**Work required**
A single figure is the whole answer: the number of lines in the records that contain "grey".

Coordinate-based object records

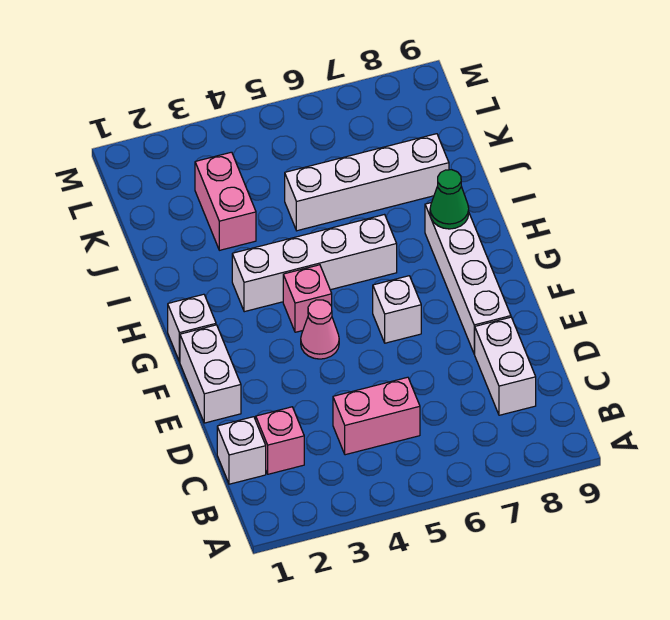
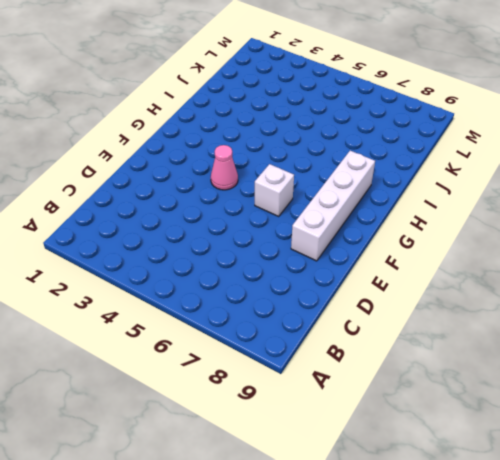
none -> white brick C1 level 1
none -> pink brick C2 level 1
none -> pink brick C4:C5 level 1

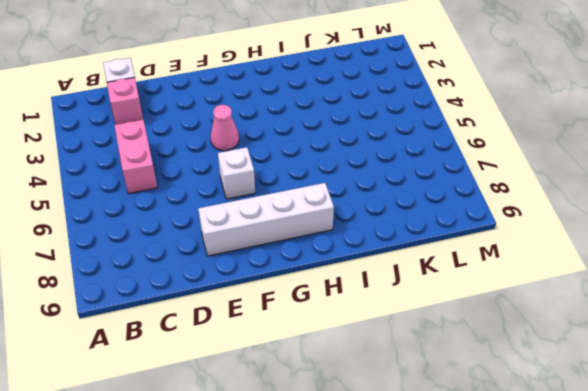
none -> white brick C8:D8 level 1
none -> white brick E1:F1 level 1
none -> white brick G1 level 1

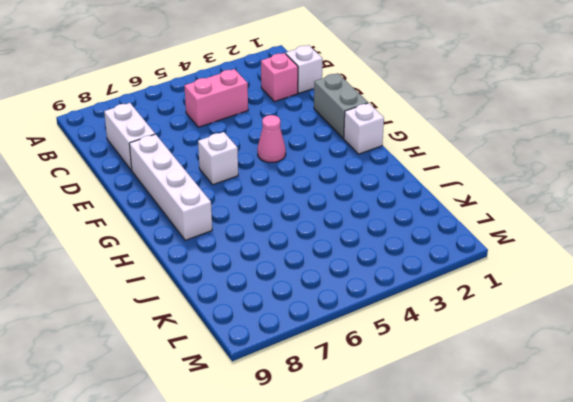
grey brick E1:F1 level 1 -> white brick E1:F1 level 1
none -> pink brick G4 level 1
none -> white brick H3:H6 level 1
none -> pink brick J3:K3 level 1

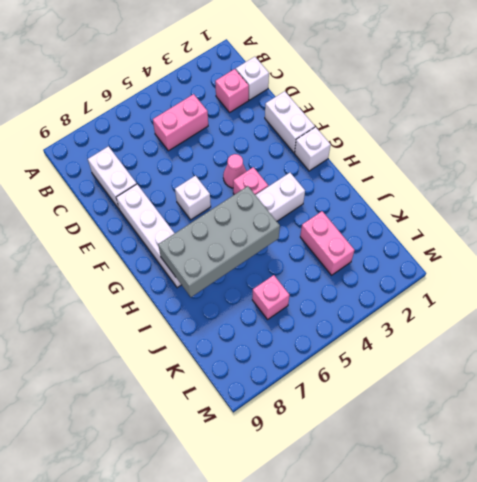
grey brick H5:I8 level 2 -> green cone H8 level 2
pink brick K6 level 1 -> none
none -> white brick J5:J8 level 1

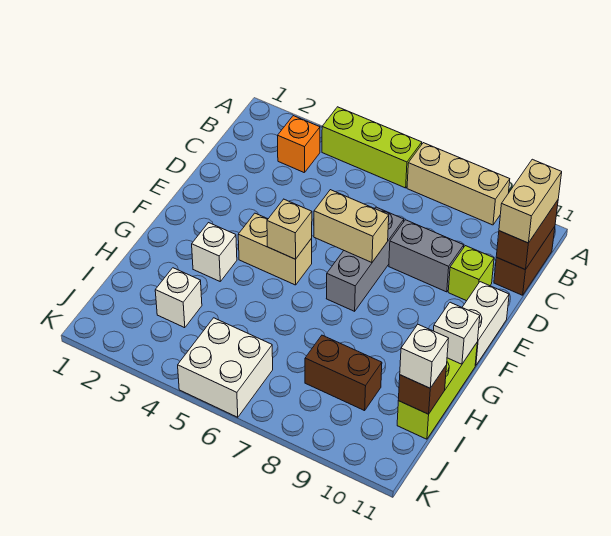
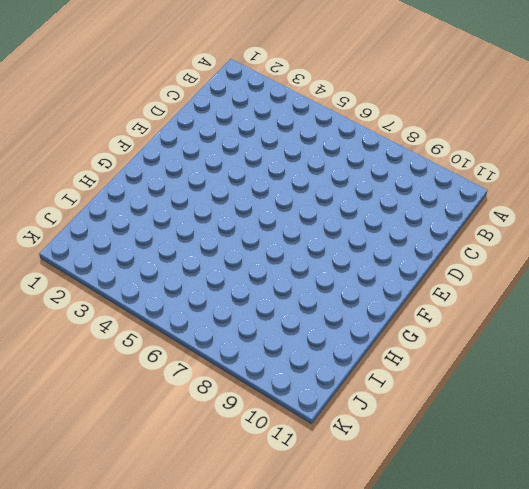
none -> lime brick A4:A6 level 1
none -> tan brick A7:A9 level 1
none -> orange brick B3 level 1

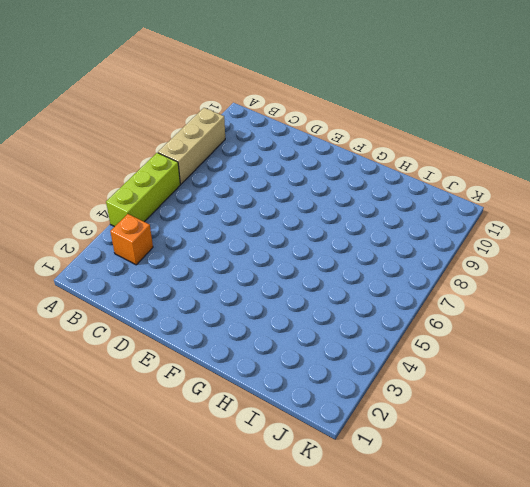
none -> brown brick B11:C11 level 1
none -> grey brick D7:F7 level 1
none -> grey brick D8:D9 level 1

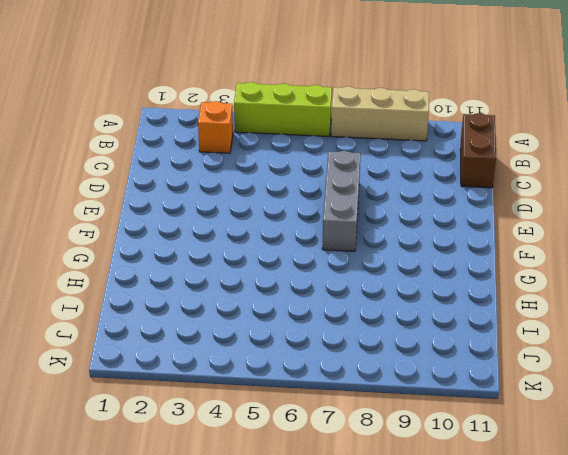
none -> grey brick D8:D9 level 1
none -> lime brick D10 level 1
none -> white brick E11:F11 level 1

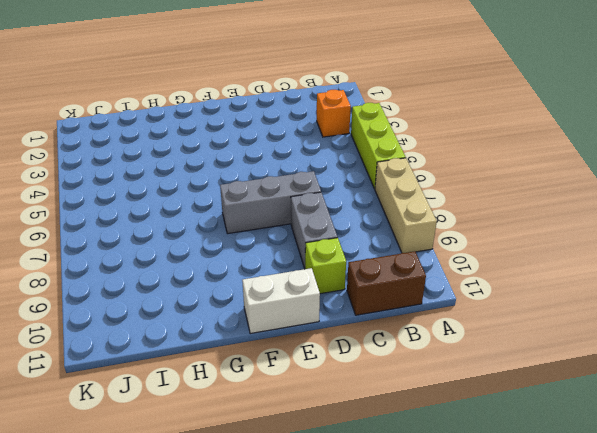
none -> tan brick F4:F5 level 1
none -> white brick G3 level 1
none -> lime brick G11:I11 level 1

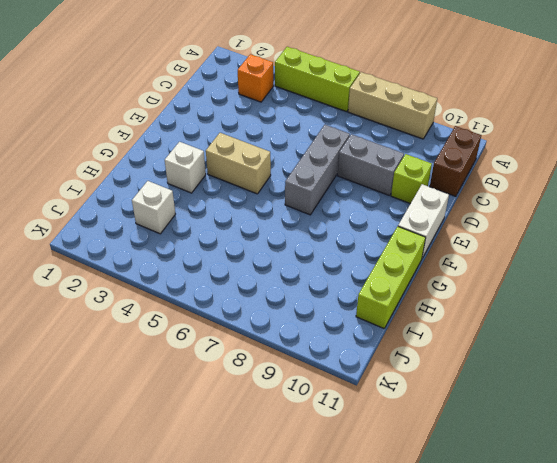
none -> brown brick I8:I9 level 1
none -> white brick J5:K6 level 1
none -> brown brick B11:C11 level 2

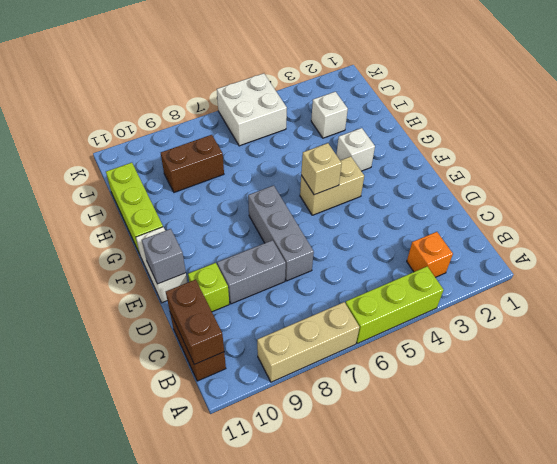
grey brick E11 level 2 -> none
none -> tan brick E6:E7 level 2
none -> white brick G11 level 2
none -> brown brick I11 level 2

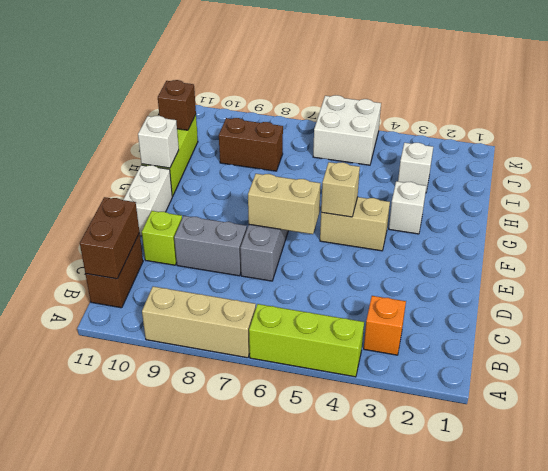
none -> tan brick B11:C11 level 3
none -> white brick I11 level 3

**The answer**
6